------ Data records ------

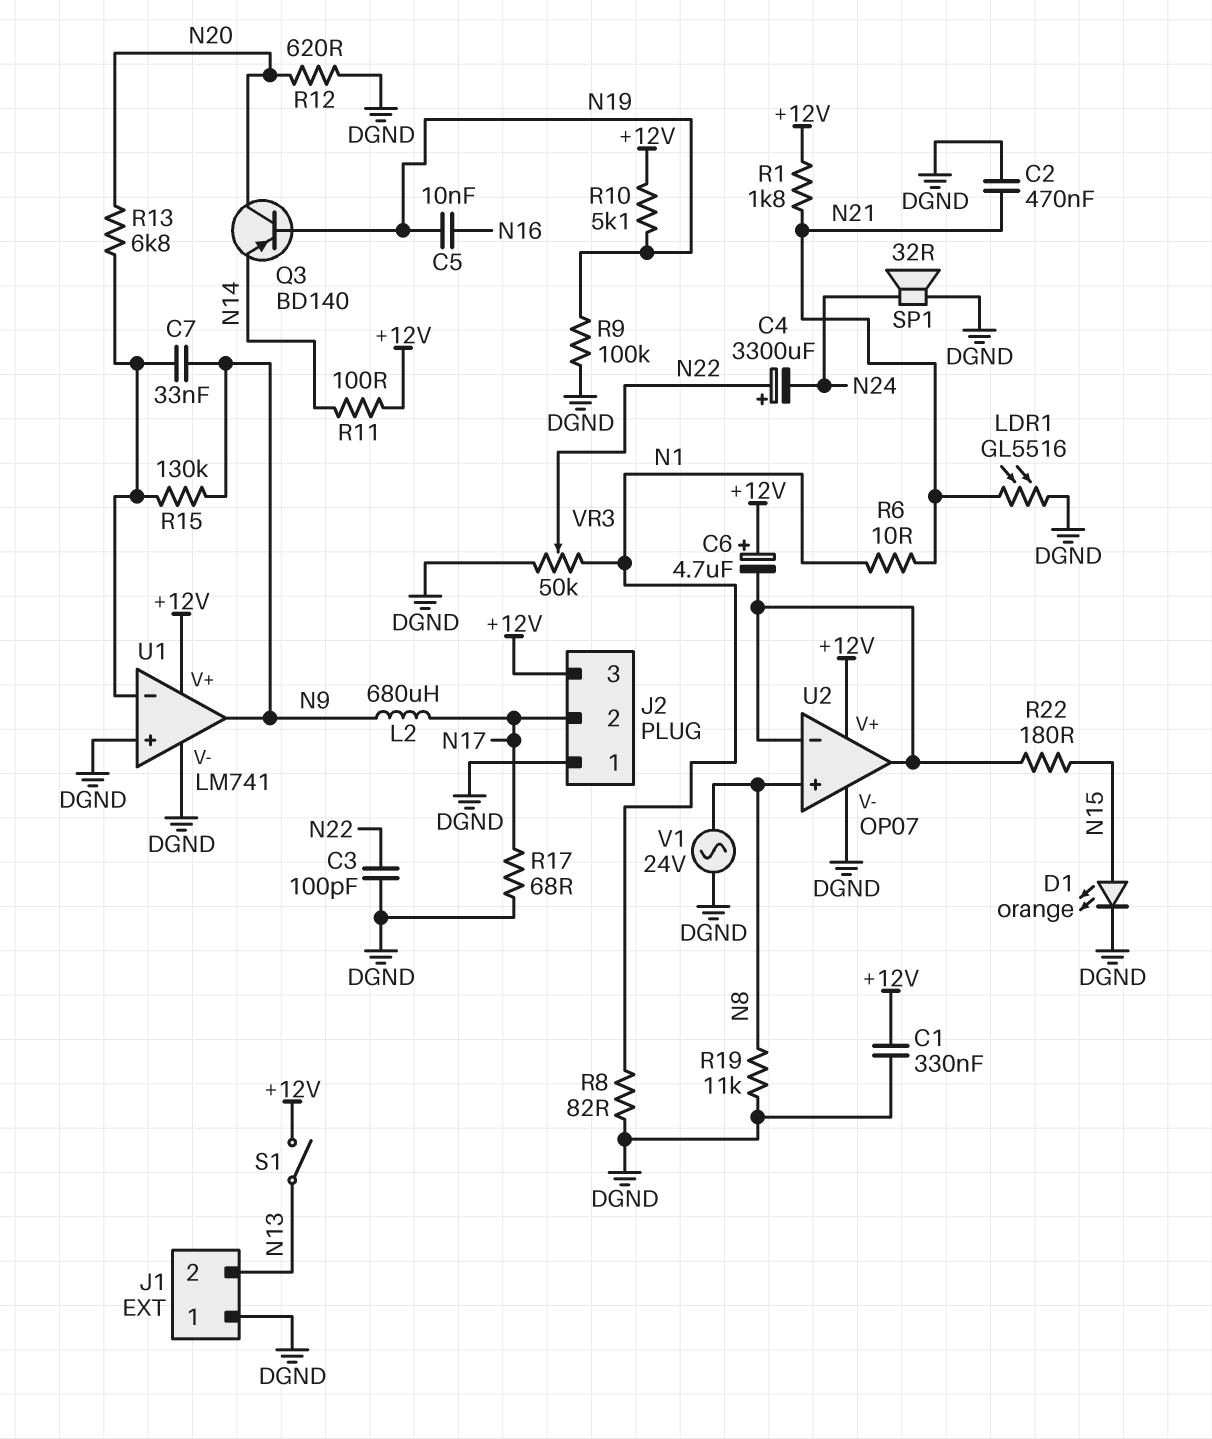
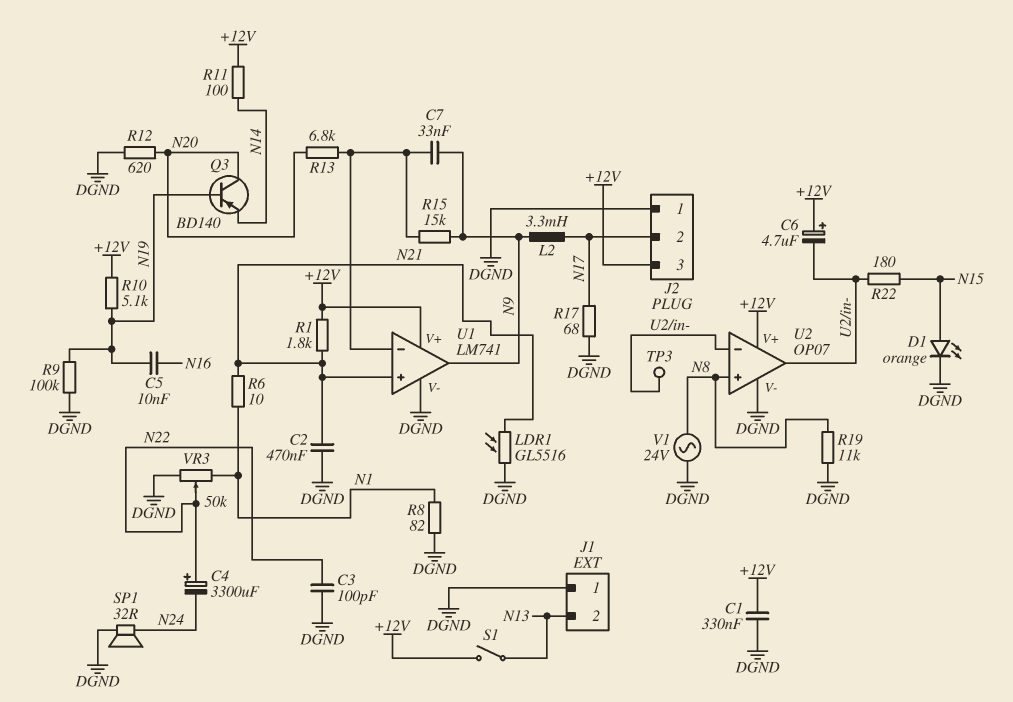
L2: 680uH (N9, N17) -> 3.3mH (N9, N17)
R15: 130k (N9, U1/in-) -> 15k (N9, U1/in-)
TP3: none -> test point (U2/in-)
U1 pin in+: DGND -> N21

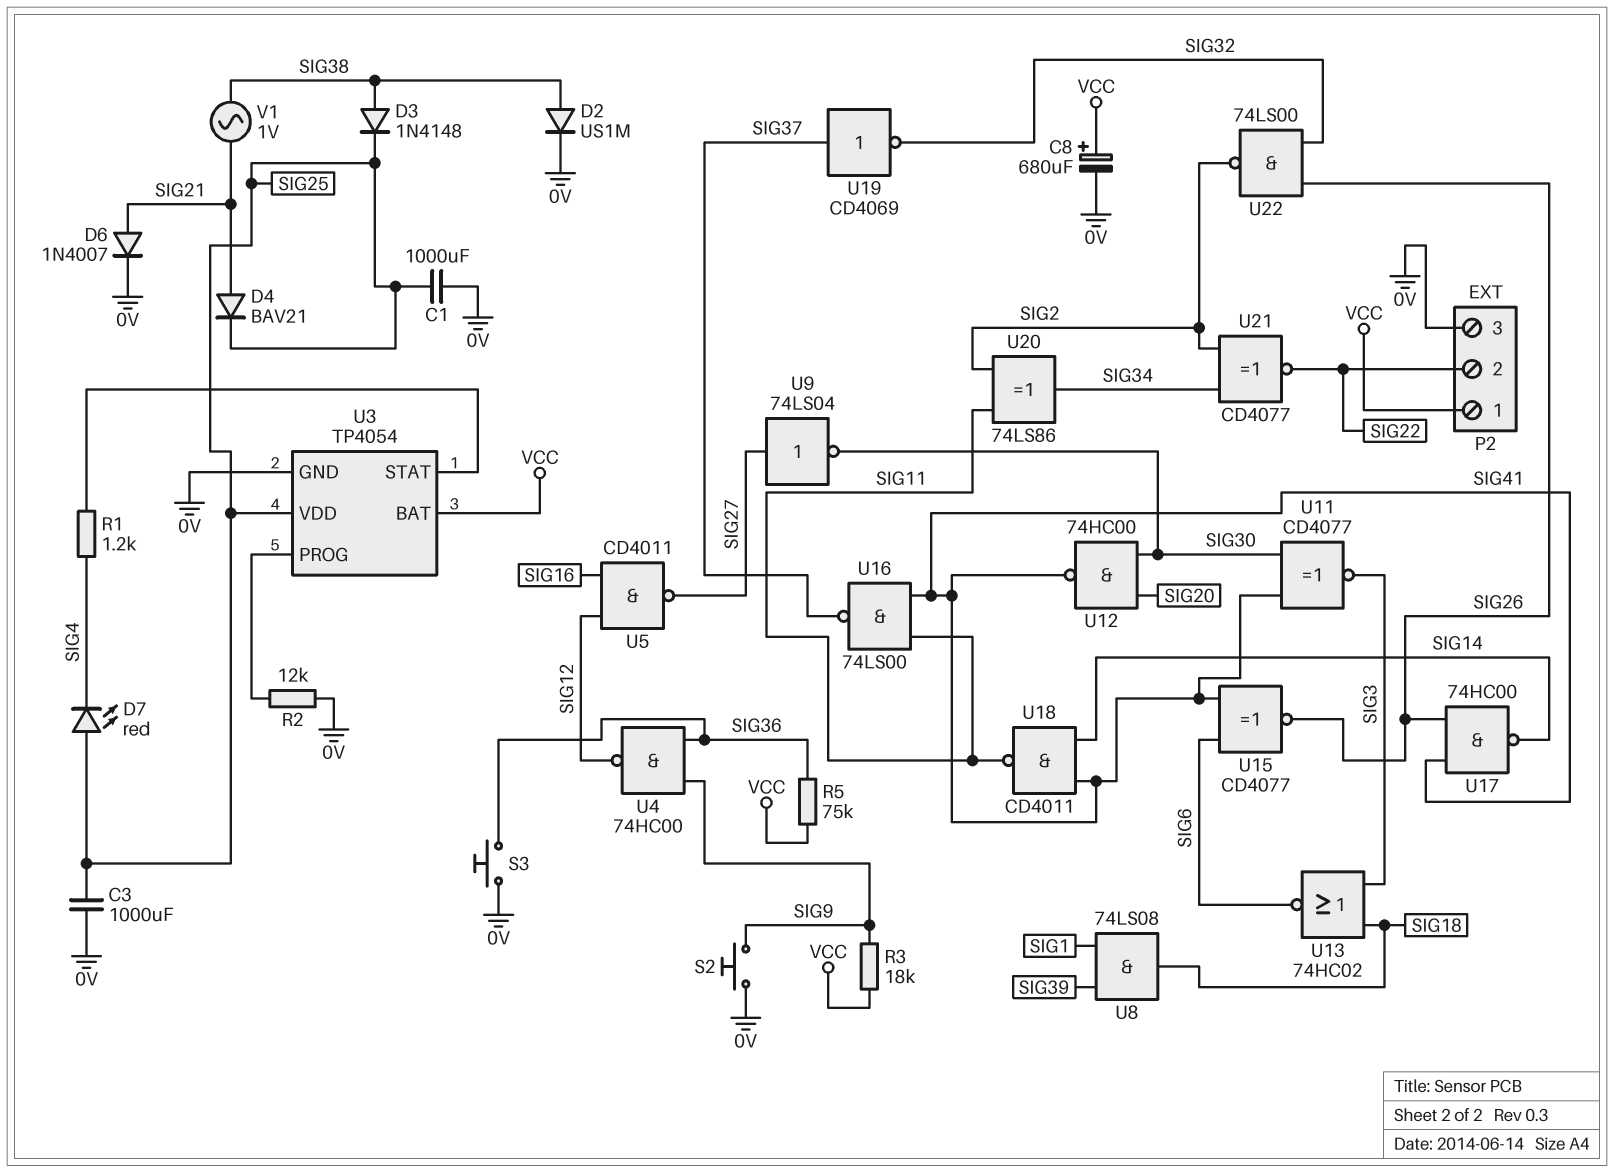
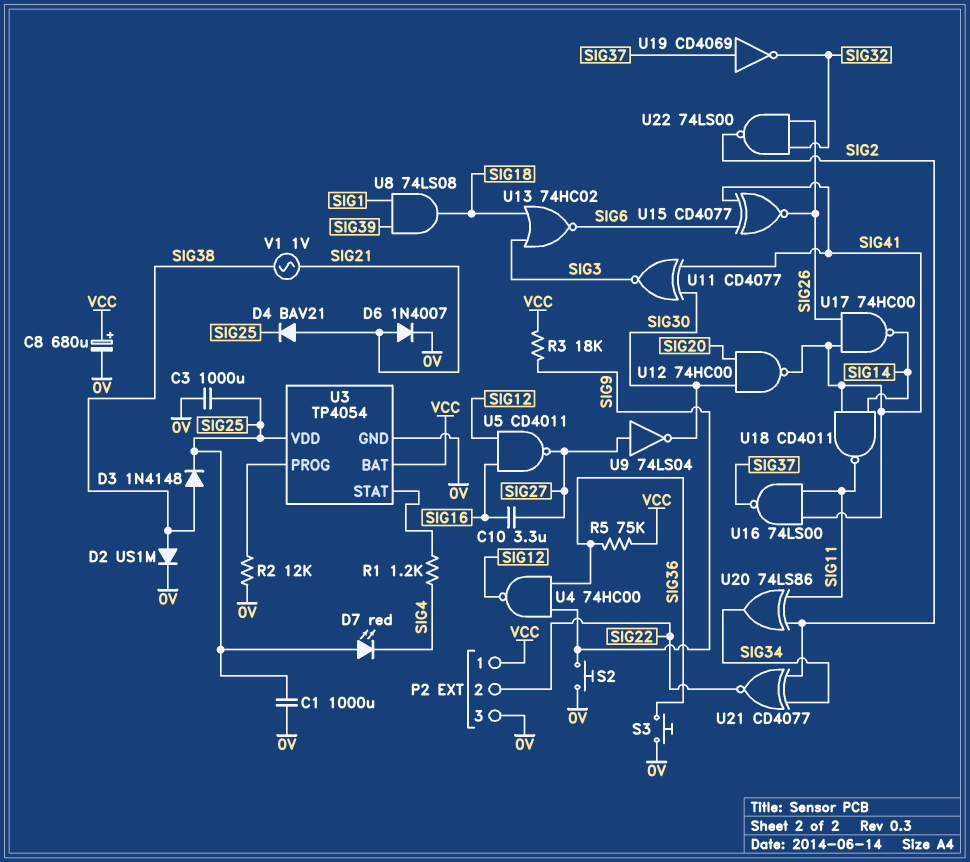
C10: none -> 3.3uF (SIG16, SIG27)

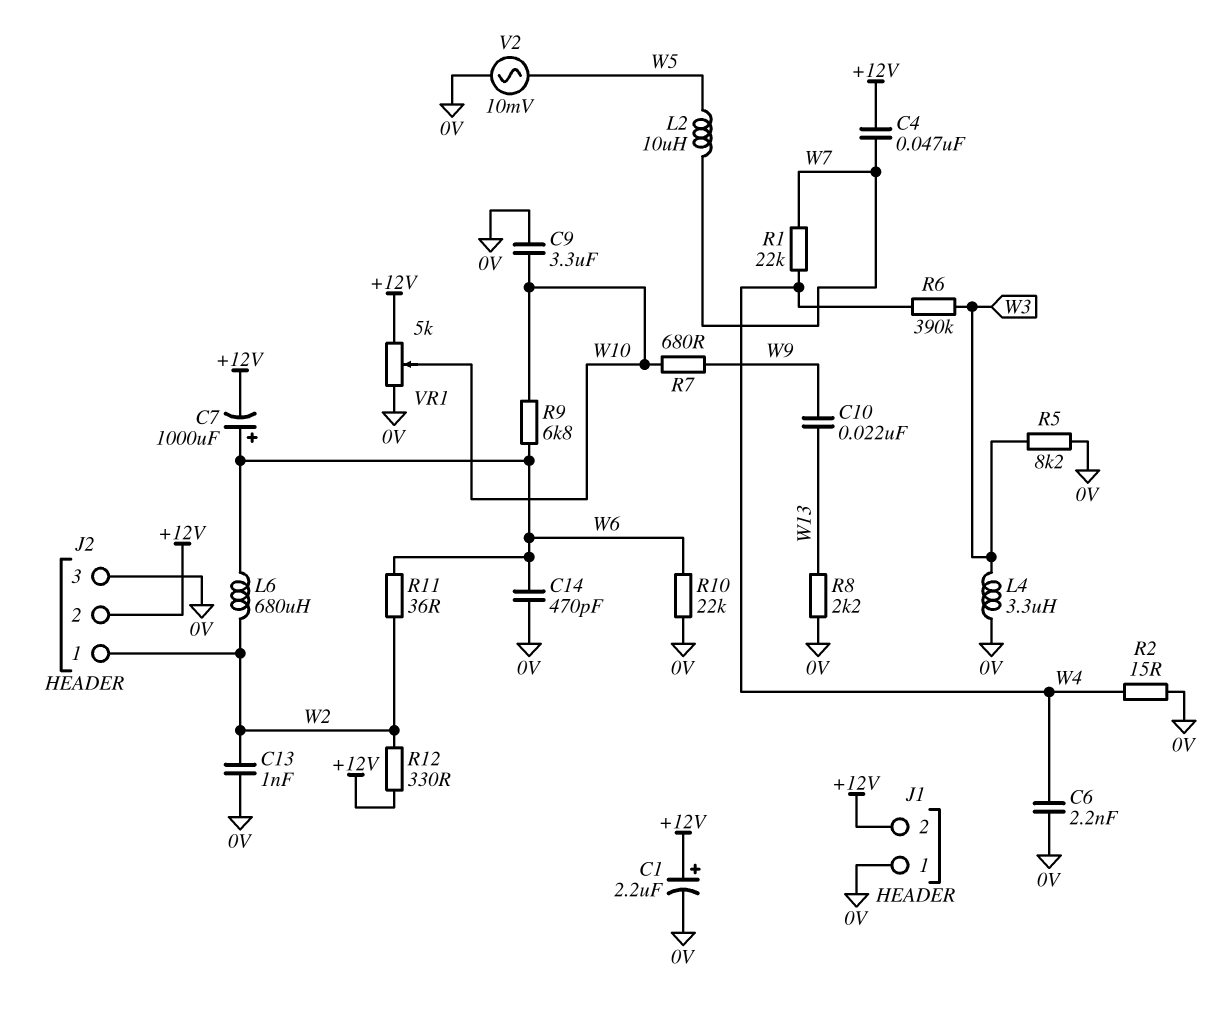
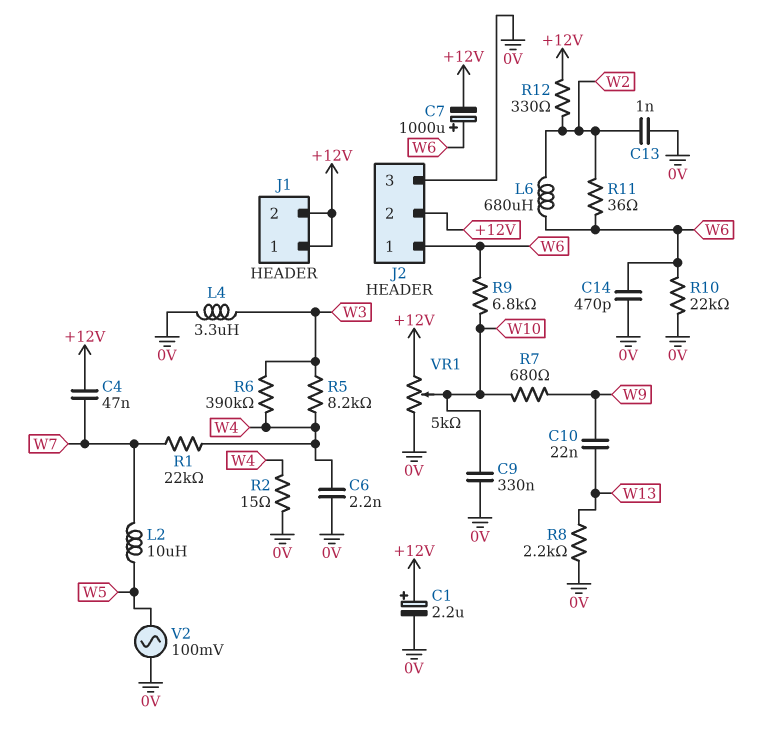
C9: 3.3uF (0V, W10) -> 330nF (0V, W10)
J1 pin 1: 0V -> +12V
J2 pin 1: W2 -> W6
R5: 8.2k (0V, W3) -> 8.2k (W3, W4)
V2: AC 10mV (0V, W5) -> AC 100mV (0V, W5)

------

What the task asks:
Copy exactly the lines running from the one that holds "C9: 3.3uF (0V, W10) -> 330nF (0V, W10)" to the last line of the listing above. Include both of those lines.

Problem solution:
C9: 3.3uF (0V, W10) -> 330nF (0V, W10)
J1 pin 1: 0V -> +12V
J2 pin 1: W2 -> W6
R5: 8.2k (0V, W3) -> 8.2k (W3, W4)
V2: AC 10mV (0V, W5) -> AC 100mV (0V, W5)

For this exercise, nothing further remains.